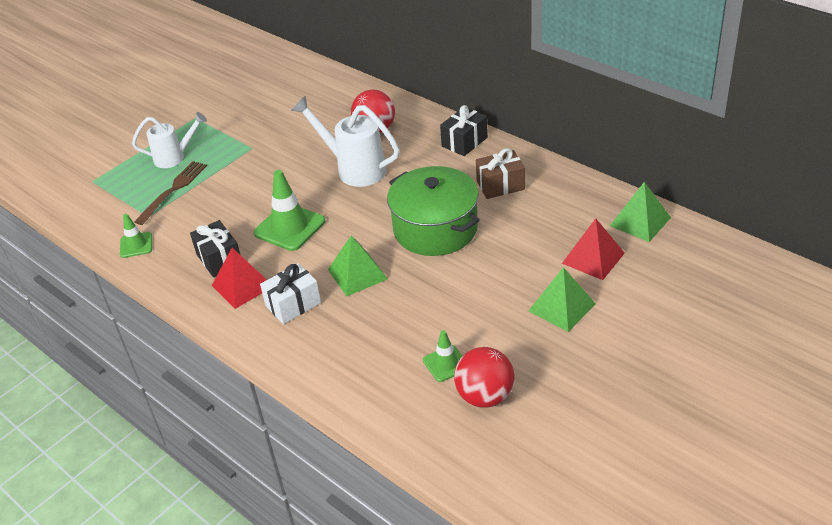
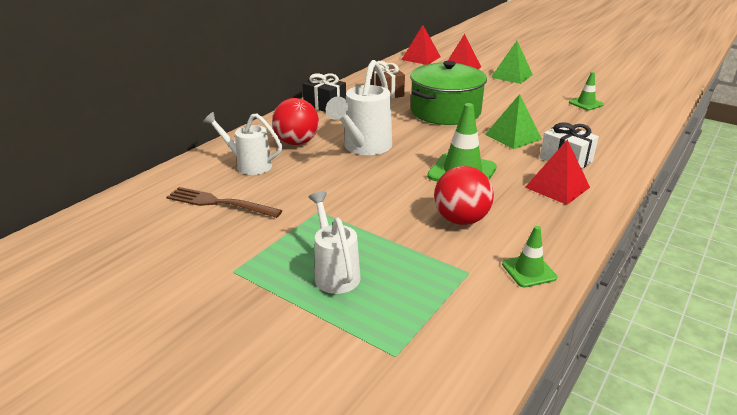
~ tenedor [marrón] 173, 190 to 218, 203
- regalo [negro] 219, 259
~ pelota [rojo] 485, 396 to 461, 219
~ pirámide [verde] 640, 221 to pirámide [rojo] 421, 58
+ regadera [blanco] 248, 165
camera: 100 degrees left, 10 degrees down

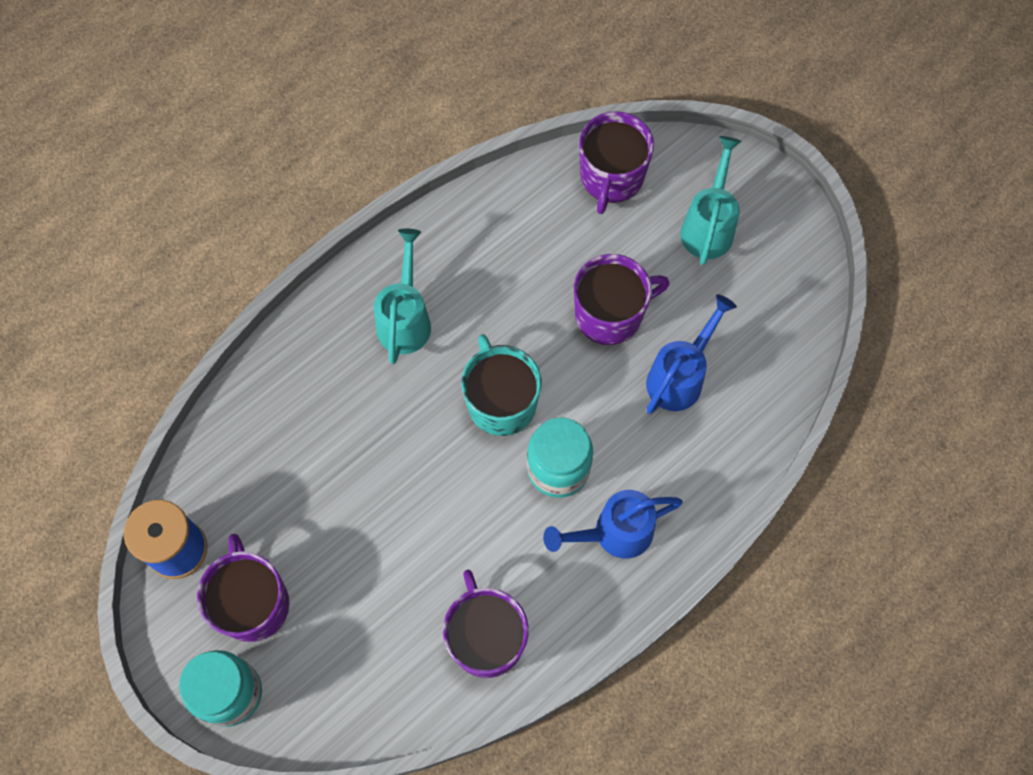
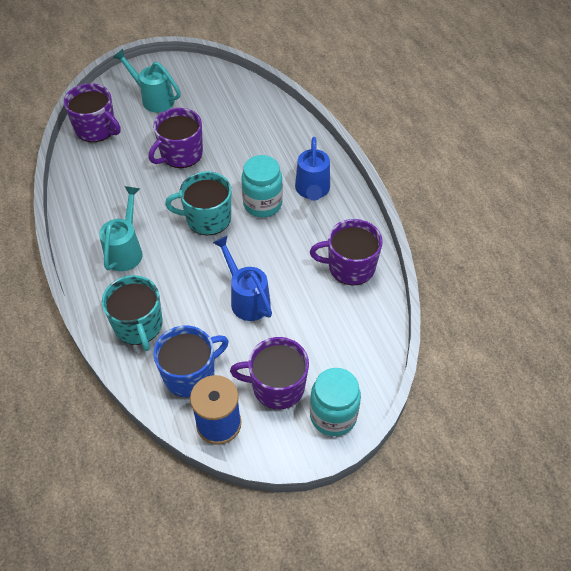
~ regadera [turquesa] 405, 319 = 126, 250 75 degrees clockwise
~ taza [morado] 610, 314 = 181, 154 135 degrees counterclockwise
~ regadera [azul] 680, 376 to 247, 299
+ taza [turquesa] 138, 325
+ taza [azul] 190, 374
camera: 70 degrees left, 15 degrees down

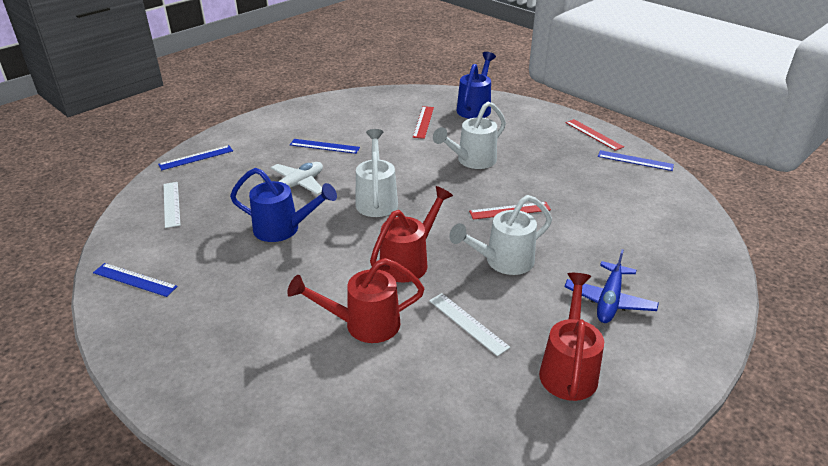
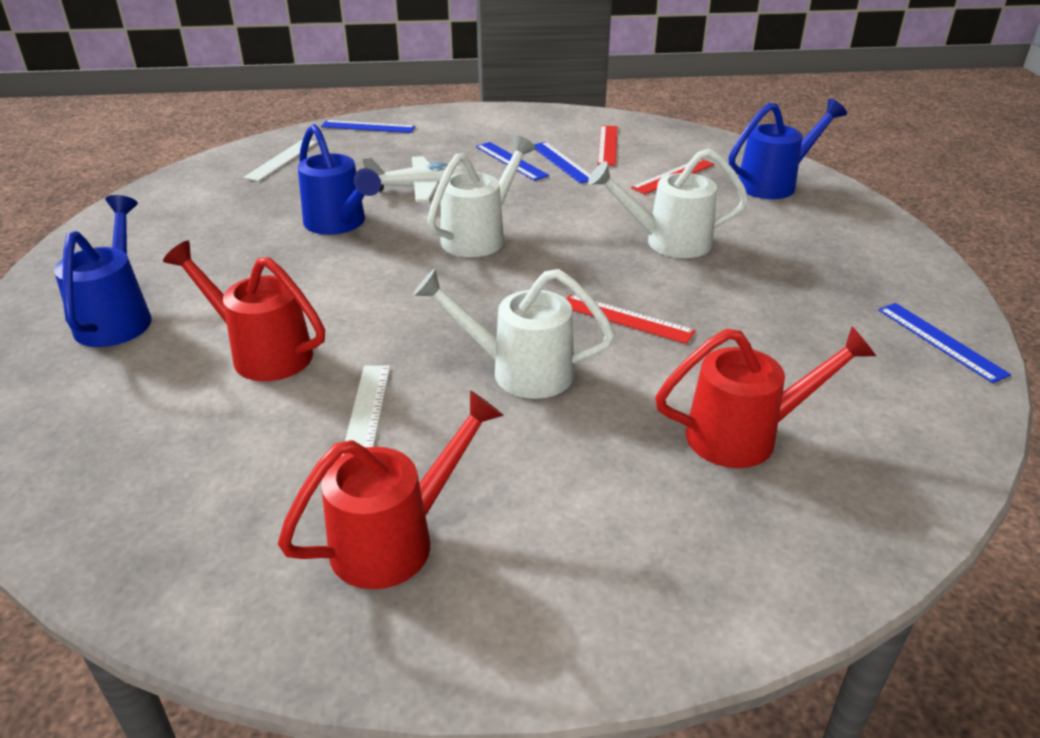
~ regla [azul] 134, 280 to 562, 162
~ regadera [rojo] 409, 262 to 745, 435
- avión [azul] 609, 300
~ regla [rojo] 593, 134 to 607, 145
+ regadera [azul] 117, 317
camera: 40 degrees right, 0 degrees up

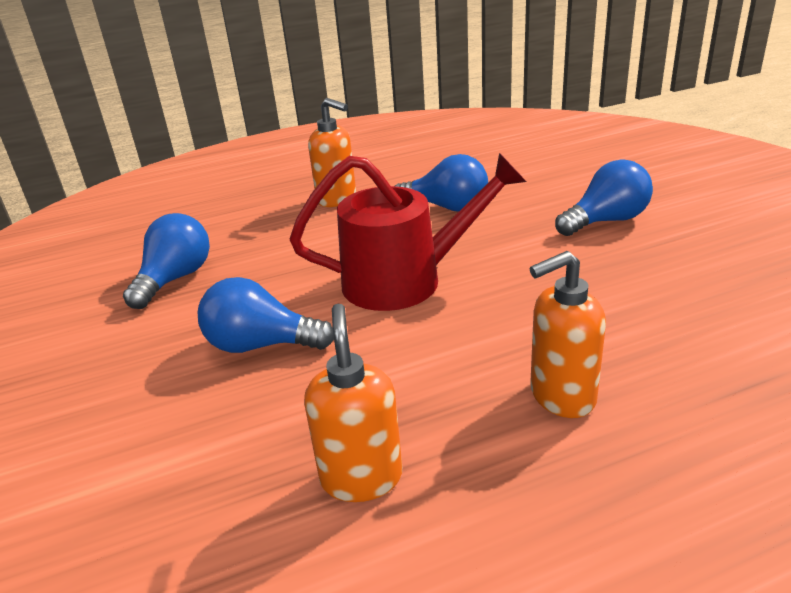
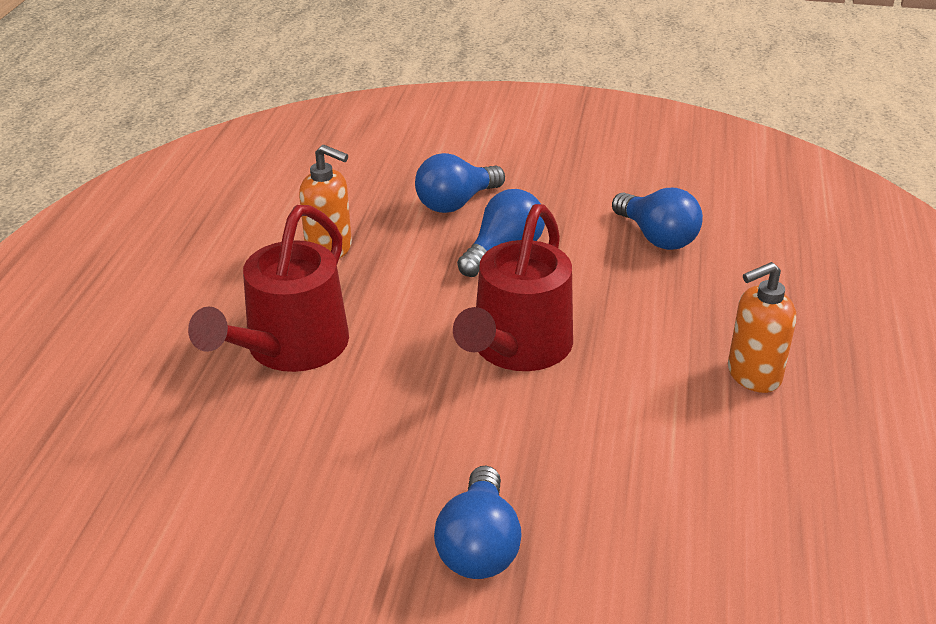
~ bombilla [azul] 447, 207 to 456, 203
~ dispensador de jabón [naranja] 561, 396 to regadera [rojo] 289, 349
camera: 120 degrees right, 5 degrees up

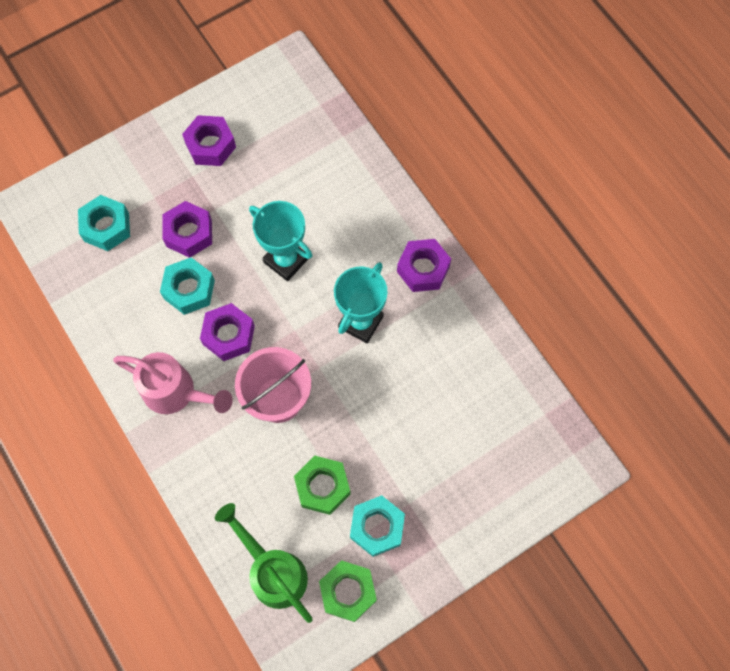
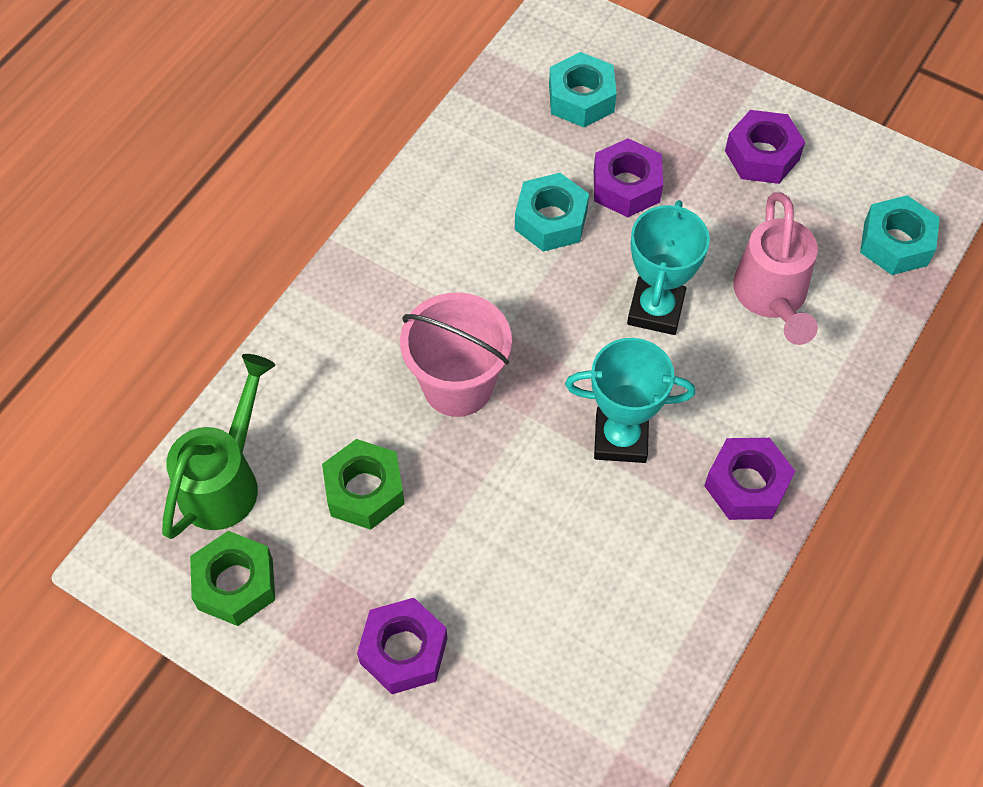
~ regadera [rosa] 176, 392 to 771, 298
~ tuerca [morado] 229, 335 to 404, 651
~ tuerca [turquesa] 377, 527 to 895, 243
camera: 65 degrees right, 10 degrees down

» **What is required**: Send back the listing exactly as it stands. Do not include the pictures.

» **Output for this exercise**:
~ tenedor [marrón] 173, 190 to 218, 203
- regalo [negro] 219, 259
~ pelota [rojo] 485, 396 to 461, 219
~ pirámide [verde] 640, 221 to pirámide [rojo] 421, 58
+ regadera [blanco] 248, 165
camera: 100 degrees left, 10 degrees down

~ regadera [turquesa] 405, 319 = 126, 250 75 degrees clockwise
~ taza [morado] 610, 314 = 181, 154 135 degrees counterclockwise
~ regadera [azul] 680, 376 to 247, 299
+ taza [turquesa] 138, 325
+ taza [azul] 190, 374
camera: 70 degrees left, 15 degrees down

~ regla [azul] 134, 280 to 562, 162
~ regadera [rojo] 409, 262 to 745, 435
- avión [azul] 609, 300
~ regla [rojo] 593, 134 to 607, 145
+ regadera [azul] 117, 317
camera: 40 degrees right, 0 degrees up

~ bombilla [azul] 447, 207 to 456, 203
~ dispensador de jabón [naranja] 561, 396 to regadera [rojo] 289, 349
camera: 120 degrees right, 5 degrees up

~ regadera [rosa] 176, 392 to 771, 298
~ tuerca [morado] 229, 335 to 404, 651
~ tuerca [turquesa] 377, 527 to 895, 243
camera: 65 degrees right, 10 degrees down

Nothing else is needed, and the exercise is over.